Required work.
Filter the data for lines with the word "button", then copy every line so identified.

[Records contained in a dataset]
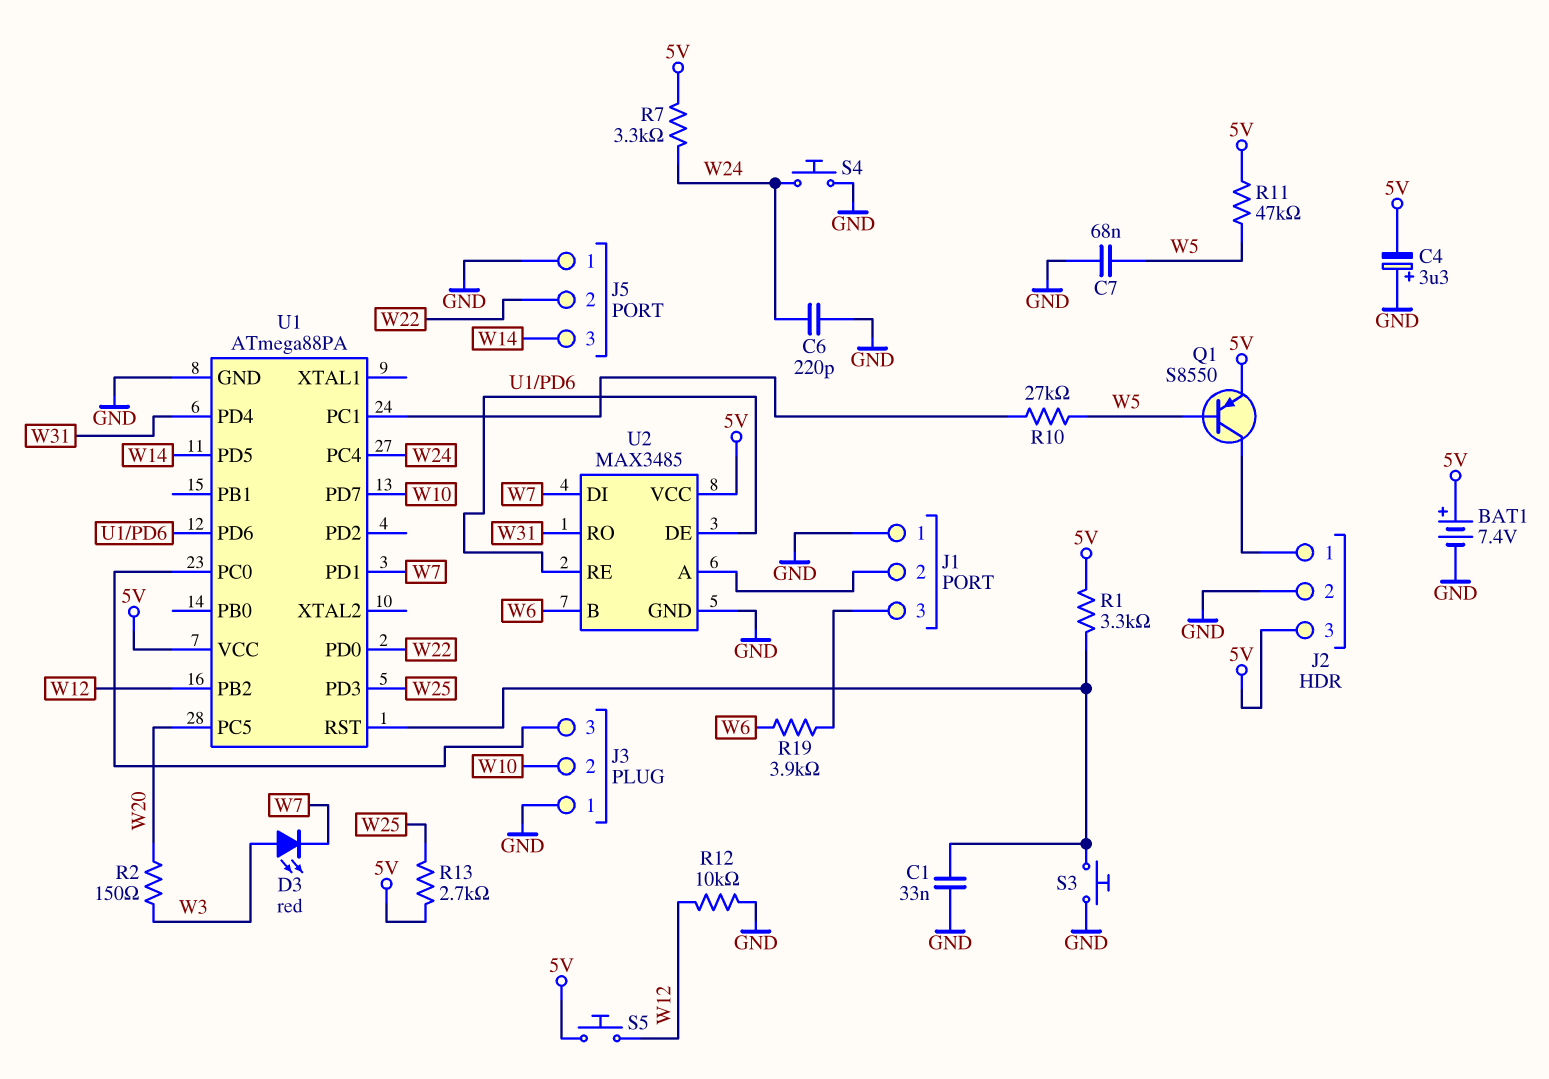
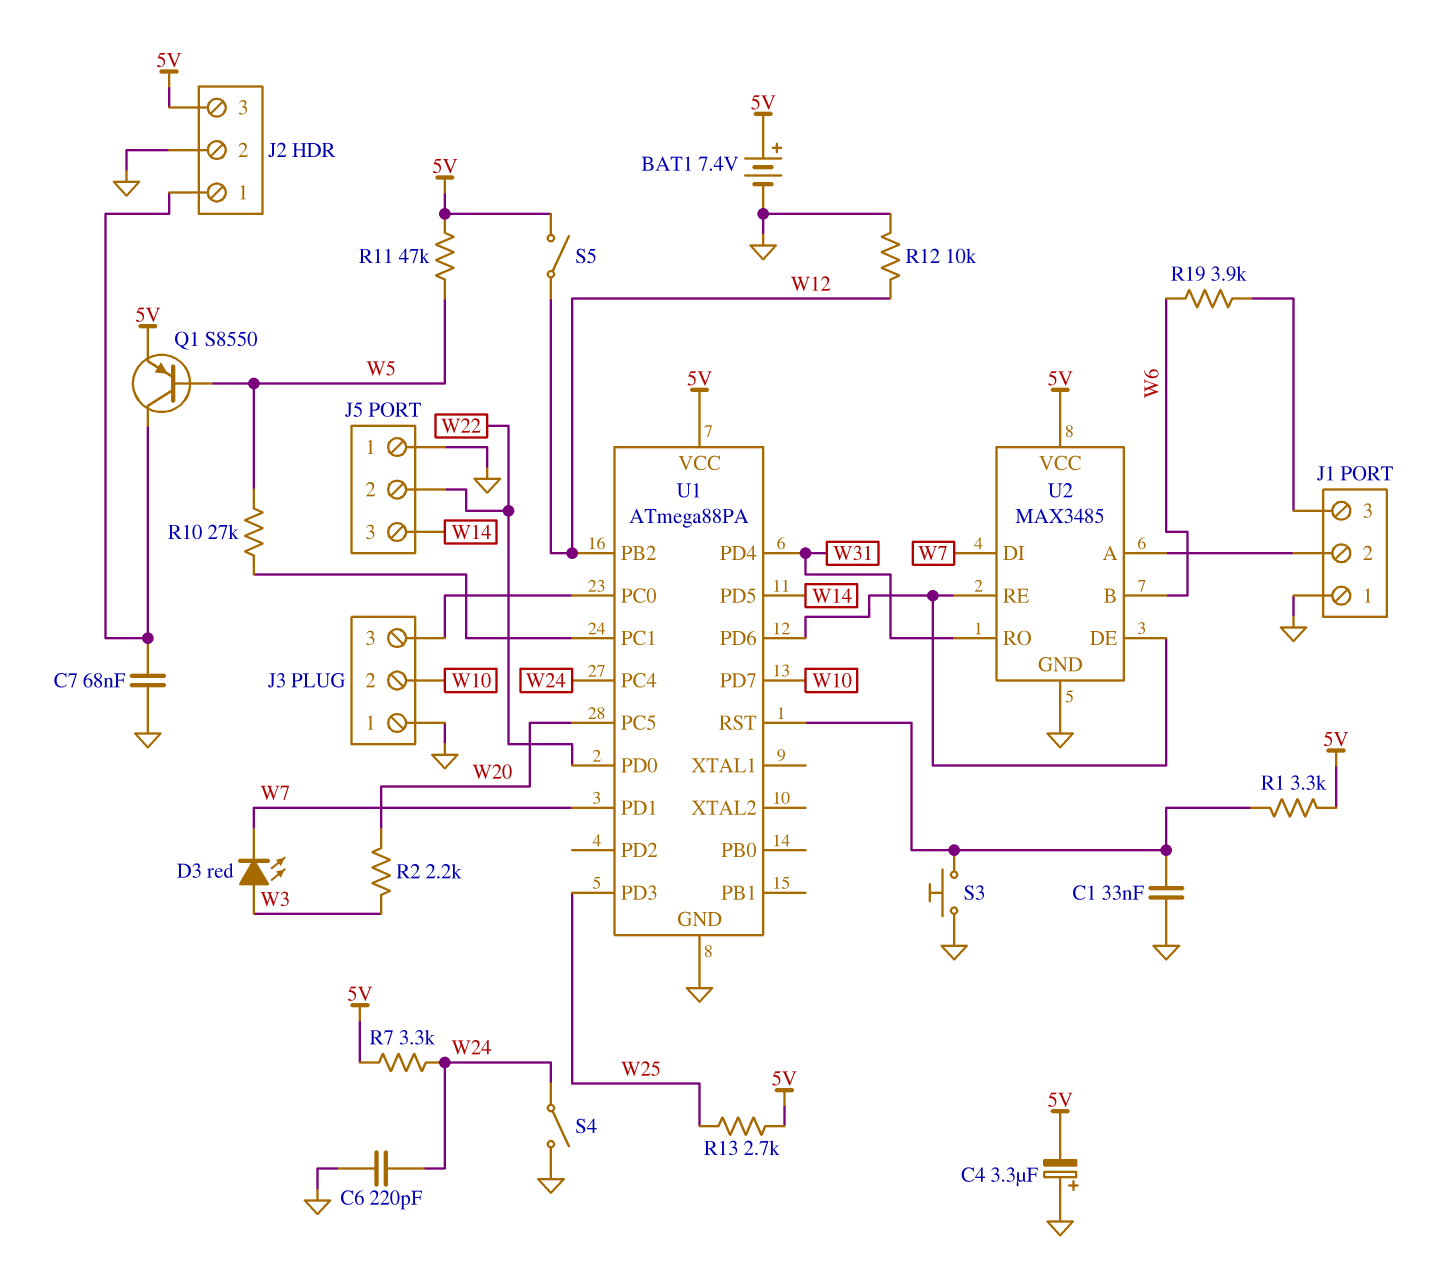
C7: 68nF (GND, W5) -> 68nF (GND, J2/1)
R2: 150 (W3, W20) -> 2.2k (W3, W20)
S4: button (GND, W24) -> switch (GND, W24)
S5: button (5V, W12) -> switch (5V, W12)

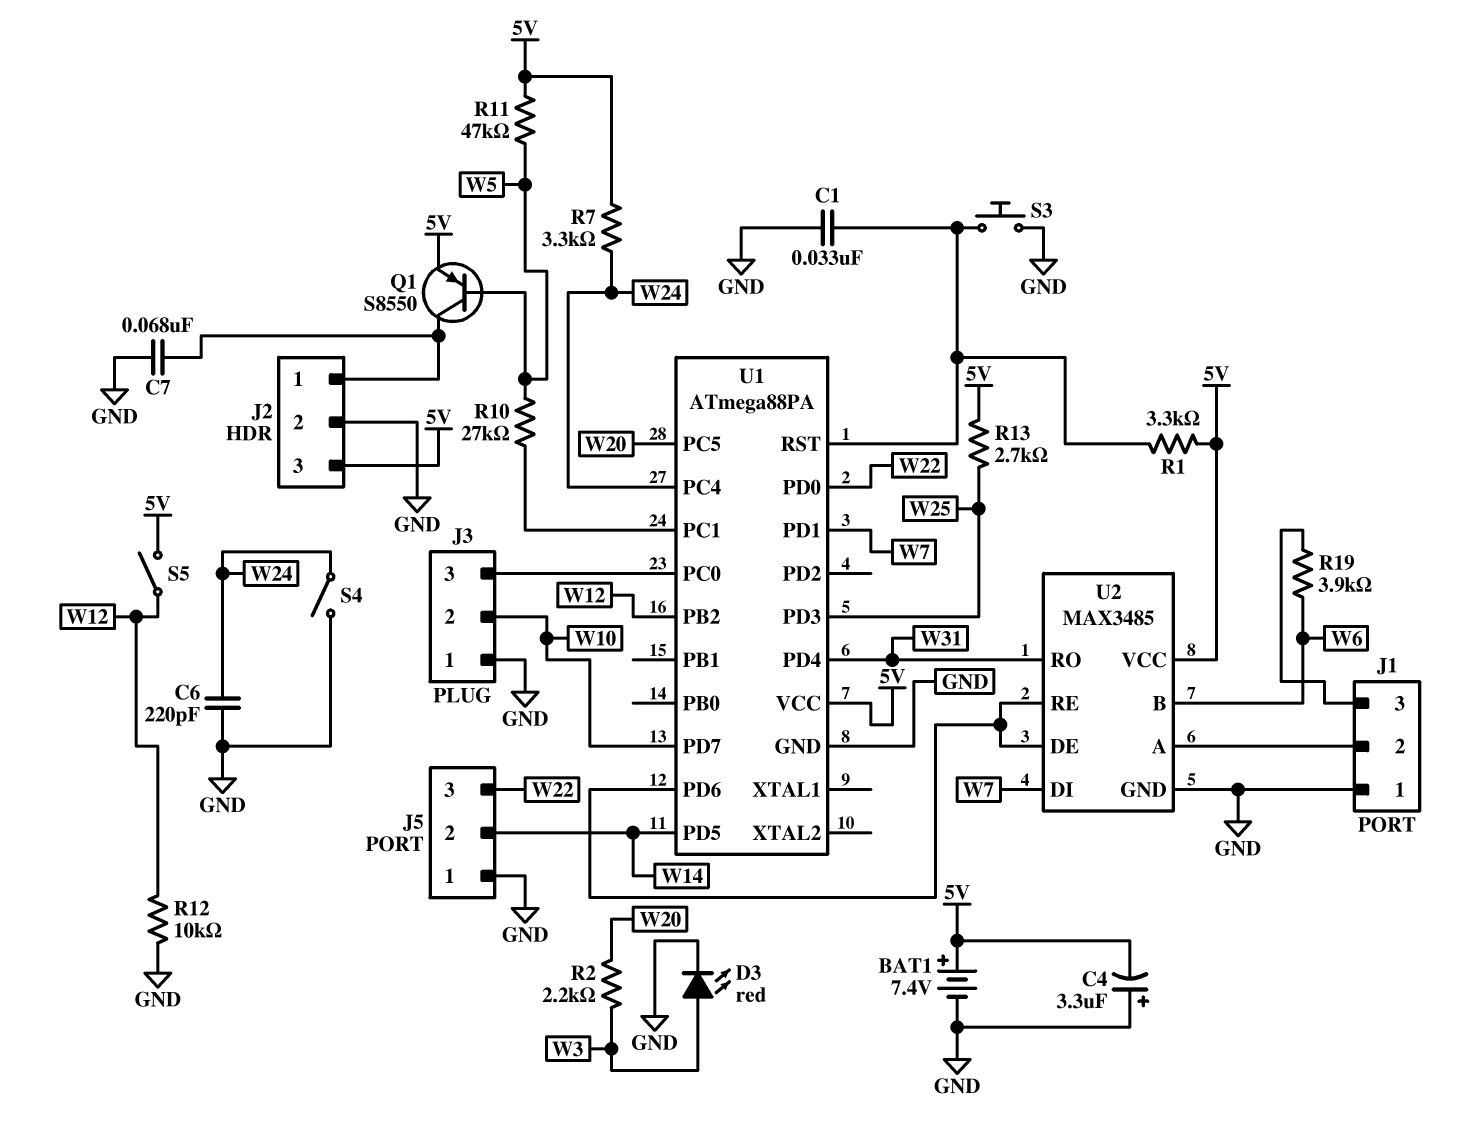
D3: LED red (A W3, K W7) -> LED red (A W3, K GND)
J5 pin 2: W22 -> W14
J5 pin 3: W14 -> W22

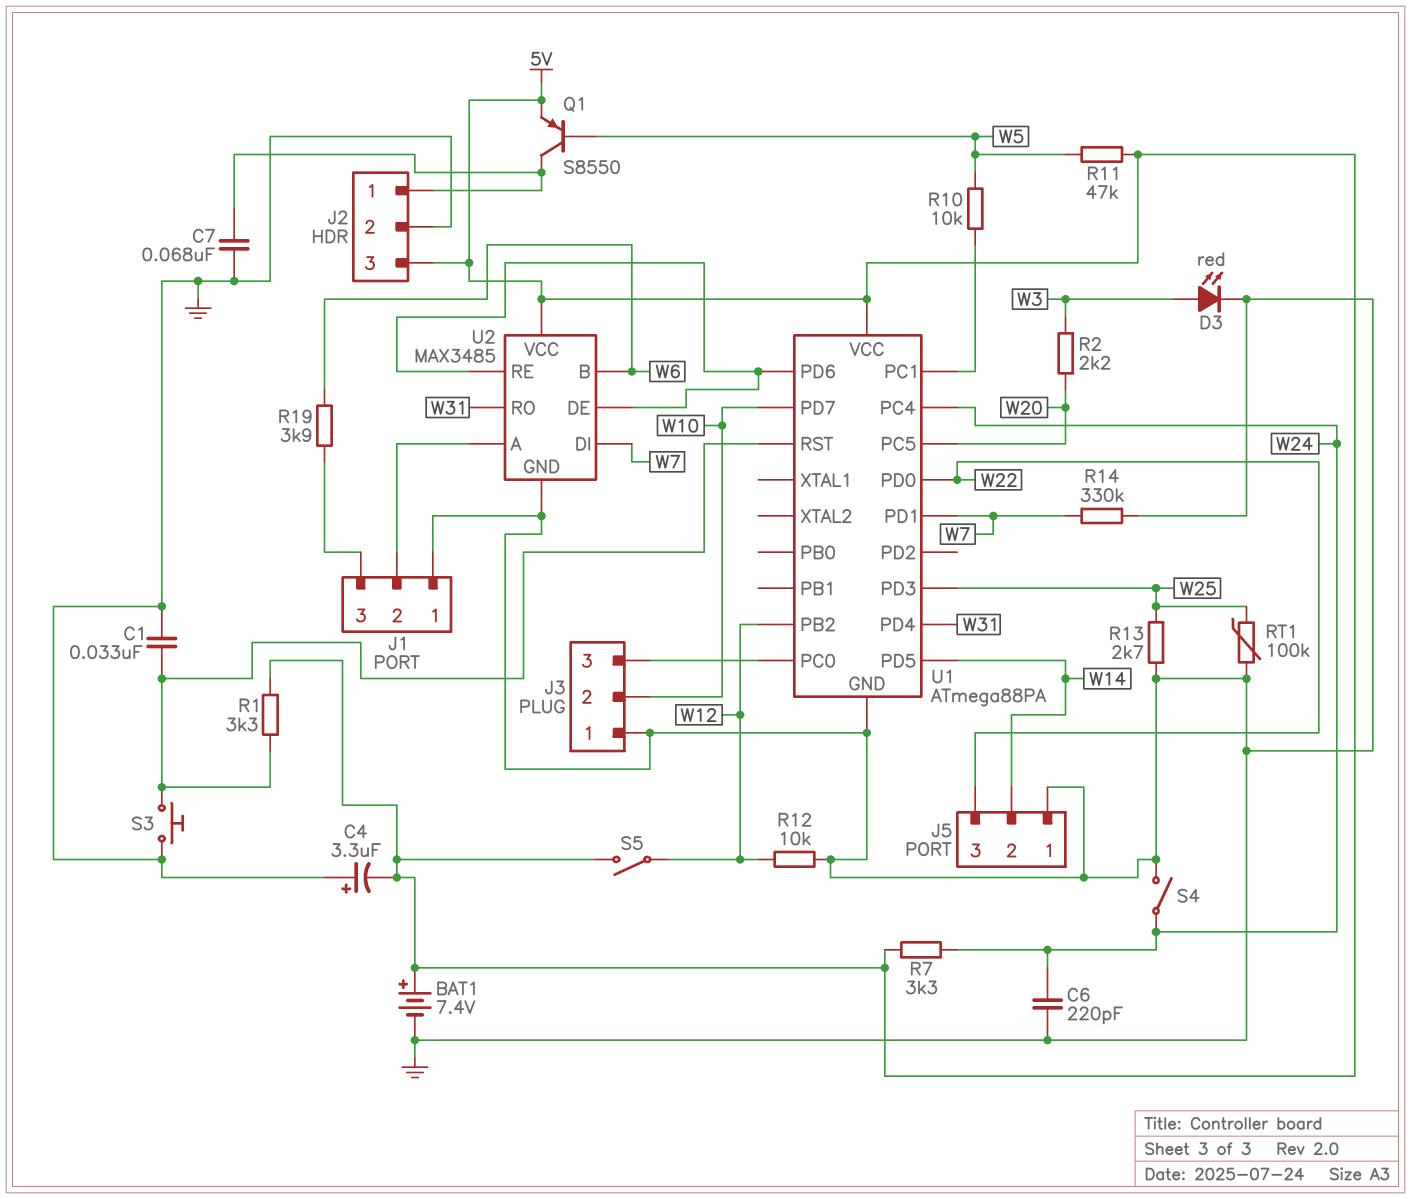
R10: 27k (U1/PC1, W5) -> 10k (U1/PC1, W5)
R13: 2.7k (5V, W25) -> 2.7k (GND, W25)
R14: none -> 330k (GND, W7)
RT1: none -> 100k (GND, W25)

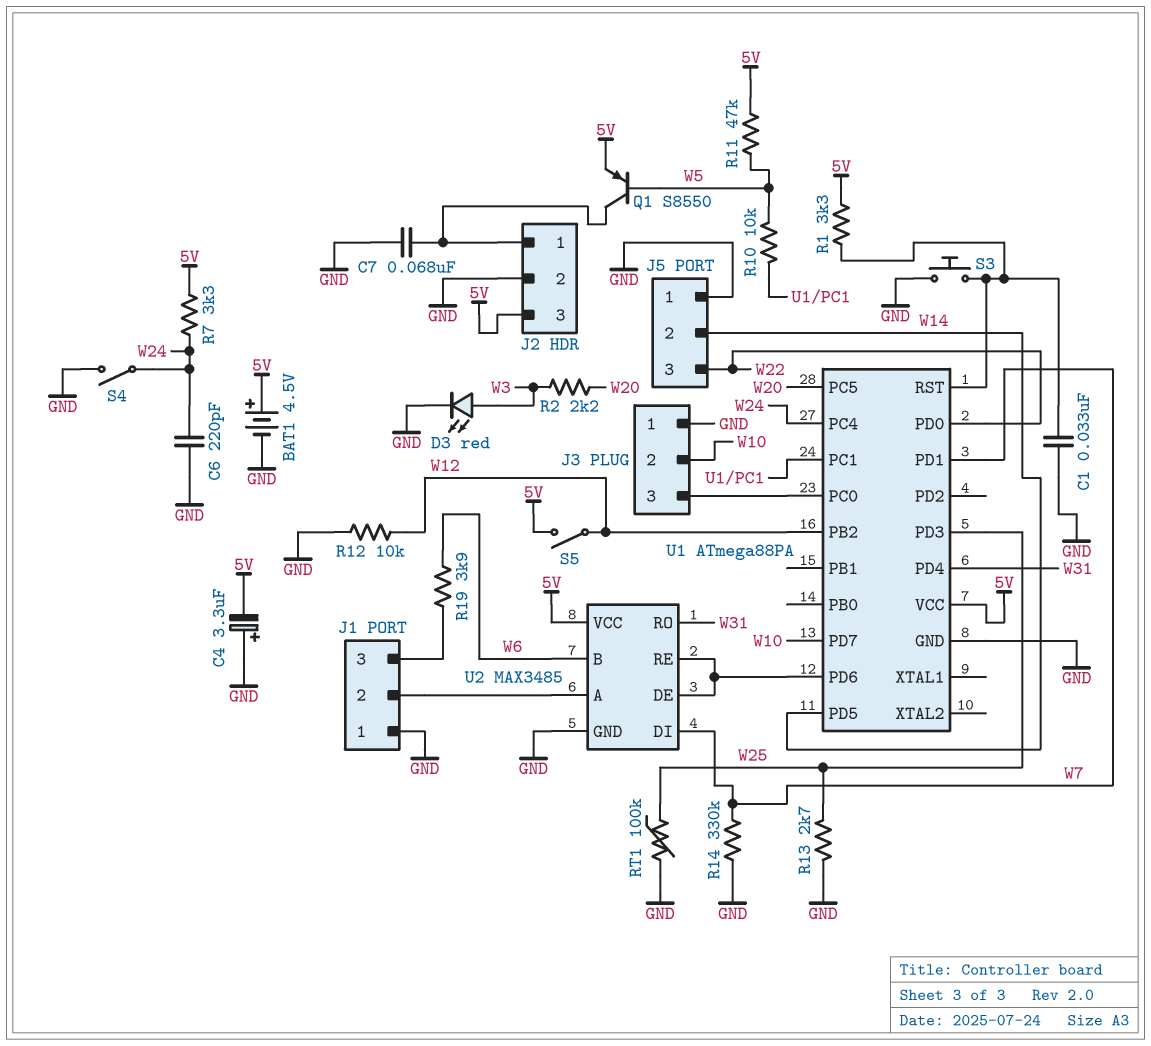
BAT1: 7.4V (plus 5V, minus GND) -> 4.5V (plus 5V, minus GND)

Response area.
S4: button (GND, W24) -> switch (GND, W24)
S5: button (5V, W12) -> switch (5V, W12)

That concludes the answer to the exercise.